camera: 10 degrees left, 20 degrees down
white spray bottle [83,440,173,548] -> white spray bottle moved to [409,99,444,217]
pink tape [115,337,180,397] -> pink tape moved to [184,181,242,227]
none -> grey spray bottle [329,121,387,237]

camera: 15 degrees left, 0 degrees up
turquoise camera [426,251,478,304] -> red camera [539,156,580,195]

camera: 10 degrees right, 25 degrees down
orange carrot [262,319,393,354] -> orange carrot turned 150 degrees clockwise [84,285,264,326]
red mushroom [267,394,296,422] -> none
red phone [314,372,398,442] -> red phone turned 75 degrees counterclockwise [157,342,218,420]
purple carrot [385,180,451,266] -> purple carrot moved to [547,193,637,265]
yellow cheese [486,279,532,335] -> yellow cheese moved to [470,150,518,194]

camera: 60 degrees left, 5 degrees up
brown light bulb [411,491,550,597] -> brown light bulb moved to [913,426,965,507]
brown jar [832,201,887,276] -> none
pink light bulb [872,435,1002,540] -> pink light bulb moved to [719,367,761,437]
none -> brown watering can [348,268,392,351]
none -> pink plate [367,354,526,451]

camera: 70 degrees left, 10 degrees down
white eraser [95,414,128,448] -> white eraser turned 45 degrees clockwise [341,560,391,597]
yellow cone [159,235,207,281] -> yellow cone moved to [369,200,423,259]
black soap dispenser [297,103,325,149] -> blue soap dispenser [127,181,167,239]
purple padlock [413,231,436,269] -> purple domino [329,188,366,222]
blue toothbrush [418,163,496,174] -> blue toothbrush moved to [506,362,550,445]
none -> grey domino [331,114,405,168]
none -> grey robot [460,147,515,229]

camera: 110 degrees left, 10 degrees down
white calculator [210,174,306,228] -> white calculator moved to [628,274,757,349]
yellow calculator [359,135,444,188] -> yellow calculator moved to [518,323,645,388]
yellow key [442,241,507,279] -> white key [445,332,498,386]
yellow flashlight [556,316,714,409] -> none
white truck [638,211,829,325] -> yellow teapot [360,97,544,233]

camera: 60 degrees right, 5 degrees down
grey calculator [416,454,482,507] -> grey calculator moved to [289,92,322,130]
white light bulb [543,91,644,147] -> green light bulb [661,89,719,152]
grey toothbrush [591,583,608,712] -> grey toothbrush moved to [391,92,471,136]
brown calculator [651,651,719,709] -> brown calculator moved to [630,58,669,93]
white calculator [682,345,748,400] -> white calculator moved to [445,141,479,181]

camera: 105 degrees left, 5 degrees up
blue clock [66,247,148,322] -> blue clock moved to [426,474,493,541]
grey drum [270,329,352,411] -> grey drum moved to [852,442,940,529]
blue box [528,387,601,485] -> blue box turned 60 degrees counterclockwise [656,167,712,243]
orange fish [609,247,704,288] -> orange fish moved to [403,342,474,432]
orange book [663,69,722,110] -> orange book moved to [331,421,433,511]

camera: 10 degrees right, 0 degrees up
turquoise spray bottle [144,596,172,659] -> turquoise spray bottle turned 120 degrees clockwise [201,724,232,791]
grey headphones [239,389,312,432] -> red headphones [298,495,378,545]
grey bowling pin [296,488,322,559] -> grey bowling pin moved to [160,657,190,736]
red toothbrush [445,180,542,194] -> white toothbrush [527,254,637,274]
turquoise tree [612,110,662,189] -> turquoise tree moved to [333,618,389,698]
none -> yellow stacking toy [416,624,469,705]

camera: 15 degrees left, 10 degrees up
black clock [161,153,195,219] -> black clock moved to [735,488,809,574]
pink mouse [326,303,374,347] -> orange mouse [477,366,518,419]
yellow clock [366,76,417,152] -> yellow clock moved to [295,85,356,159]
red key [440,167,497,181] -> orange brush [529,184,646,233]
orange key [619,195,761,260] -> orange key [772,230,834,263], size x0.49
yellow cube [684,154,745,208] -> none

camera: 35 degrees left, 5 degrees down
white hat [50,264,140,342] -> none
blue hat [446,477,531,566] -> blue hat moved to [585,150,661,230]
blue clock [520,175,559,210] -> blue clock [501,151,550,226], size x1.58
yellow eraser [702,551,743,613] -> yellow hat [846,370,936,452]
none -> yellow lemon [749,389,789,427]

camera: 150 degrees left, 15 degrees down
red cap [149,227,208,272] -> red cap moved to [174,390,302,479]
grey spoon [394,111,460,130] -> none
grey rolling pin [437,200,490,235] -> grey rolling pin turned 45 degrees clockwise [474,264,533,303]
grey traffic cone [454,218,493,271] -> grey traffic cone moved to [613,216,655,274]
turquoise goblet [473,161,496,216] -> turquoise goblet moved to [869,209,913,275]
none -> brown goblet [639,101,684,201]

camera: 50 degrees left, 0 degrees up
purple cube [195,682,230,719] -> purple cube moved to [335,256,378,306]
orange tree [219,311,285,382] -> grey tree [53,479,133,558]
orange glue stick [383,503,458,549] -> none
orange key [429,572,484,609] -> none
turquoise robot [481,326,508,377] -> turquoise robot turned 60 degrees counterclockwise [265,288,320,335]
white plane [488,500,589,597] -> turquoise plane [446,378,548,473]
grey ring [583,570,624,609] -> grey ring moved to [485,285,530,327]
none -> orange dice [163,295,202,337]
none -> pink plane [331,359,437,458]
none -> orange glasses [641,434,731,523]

☆ ☆ ☆ ☆

DIRECTIONS - Exactly reproduce all of the entries above.

SOLVED PROBLEM -
camera: 10 degrees left, 20 degrees down
white spray bottle [83,440,173,548] -> white spray bottle moved to [409,99,444,217]
pink tape [115,337,180,397] -> pink tape moved to [184,181,242,227]
none -> grey spray bottle [329,121,387,237]

camera: 15 degrees left, 0 degrees up
turquoise camera [426,251,478,304] -> red camera [539,156,580,195]

camera: 10 degrees right, 25 degrees down
orange carrot [262,319,393,354] -> orange carrot turned 150 degrees clockwise [84,285,264,326]
red mushroom [267,394,296,422] -> none
red phone [314,372,398,442] -> red phone turned 75 degrees counterclockwise [157,342,218,420]
purple carrot [385,180,451,266] -> purple carrot moved to [547,193,637,265]
yellow cheese [486,279,532,335] -> yellow cheese moved to [470,150,518,194]

camera: 60 degrees left, 5 degrees up
brown light bulb [411,491,550,597] -> brown light bulb moved to [913,426,965,507]
brown jar [832,201,887,276] -> none
pink light bulb [872,435,1002,540] -> pink light bulb moved to [719,367,761,437]
none -> brown watering can [348,268,392,351]
none -> pink plate [367,354,526,451]

camera: 70 degrees left, 10 degrees down
white eraser [95,414,128,448] -> white eraser turned 45 degrees clockwise [341,560,391,597]
yellow cone [159,235,207,281] -> yellow cone moved to [369,200,423,259]
black soap dispenser [297,103,325,149] -> blue soap dispenser [127,181,167,239]
purple padlock [413,231,436,269] -> purple domino [329,188,366,222]
blue toothbrush [418,163,496,174] -> blue toothbrush moved to [506,362,550,445]
none -> grey domino [331,114,405,168]
none -> grey robot [460,147,515,229]

camera: 110 degrees left, 10 degrees down
white calculator [210,174,306,228] -> white calculator moved to [628,274,757,349]
yellow calculator [359,135,444,188] -> yellow calculator moved to [518,323,645,388]
yellow key [442,241,507,279] -> white key [445,332,498,386]
yellow flashlight [556,316,714,409] -> none
white truck [638,211,829,325] -> yellow teapot [360,97,544,233]

camera: 60 degrees right, 5 degrees down
grey calculator [416,454,482,507] -> grey calculator moved to [289,92,322,130]
white light bulb [543,91,644,147] -> green light bulb [661,89,719,152]
grey toothbrush [591,583,608,712] -> grey toothbrush moved to [391,92,471,136]
brown calculator [651,651,719,709] -> brown calculator moved to [630,58,669,93]
white calculator [682,345,748,400] -> white calculator moved to [445,141,479,181]

camera: 105 degrees left, 5 degrees up
blue clock [66,247,148,322] -> blue clock moved to [426,474,493,541]
grey drum [270,329,352,411] -> grey drum moved to [852,442,940,529]
blue box [528,387,601,485] -> blue box turned 60 degrees counterclockwise [656,167,712,243]
orange fish [609,247,704,288] -> orange fish moved to [403,342,474,432]
orange book [663,69,722,110] -> orange book moved to [331,421,433,511]

camera: 10 degrees right, 0 degrees up
turquoise spray bottle [144,596,172,659] -> turquoise spray bottle turned 120 degrees clockwise [201,724,232,791]
grey headphones [239,389,312,432] -> red headphones [298,495,378,545]
grey bowling pin [296,488,322,559] -> grey bowling pin moved to [160,657,190,736]
red toothbrush [445,180,542,194] -> white toothbrush [527,254,637,274]
turquoise tree [612,110,662,189] -> turquoise tree moved to [333,618,389,698]
none -> yellow stacking toy [416,624,469,705]

camera: 15 degrees left, 10 degrees up
black clock [161,153,195,219] -> black clock moved to [735,488,809,574]
pink mouse [326,303,374,347] -> orange mouse [477,366,518,419]
yellow clock [366,76,417,152] -> yellow clock moved to [295,85,356,159]
red key [440,167,497,181] -> orange brush [529,184,646,233]
orange key [619,195,761,260] -> orange key [772,230,834,263], size x0.49
yellow cube [684,154,745,208] -> none

camera: 35 degrees left, 5 degrees down
white hat [50,264,140,342] -> none
blue hat [446,477,531,566] -> blue hat moved to [585,150,661,230]
blue clock [520,175,559,210] -> blue clock [501,151,550,226], size x1.58
yellow eraser [702,551,743,613] -> yellow hat [846,370,936,452]
none -> yellow lemon [749,389,789,427]

camera: 150 degrees left, 15 degrees down
red cap [149,227,208,272] -> red cap moved to [174,390,302,479]
grey spoon [394,111,460,130] -> none
grey rolling pin [437,200,490,235] -> grey rolling pin turned 45 degrees clockwise [474,264,533,303]
grey traffic cone [454,218,493,271] -> grey traffic cone moved to [613,216,655,274]
turquoise goblet [473,161,496,216] -> turquoise goblet moved to [869,209,913,275]
none -> brown goblet [639,101,684,201]

camera: 50 degrees left, 0 degrees up
purple cube [195,682,230,719] -> purple cube moved to [335,256,378,306]
orange tree [219,311,285,382] -> grey tree [53,479,133,558]
orange glue stick [383,503,458,549] -> none
orange key [429,572,484,609] -> none
turquoise robot [481,326,508,377] -> turquoise robot turned 60 degrees counterclockwise [265,288,320,335]
white plane [488,500,589,597] -> turquoise plane [446,378,548,473]
grey ring [583,570,624,609] -> grey ring moved to [485,285,530,327]
none -> orange dice [163,295,202,337]
none -> pink plane [331,359,437,458]
none -> orange glasses [641,434,731,523]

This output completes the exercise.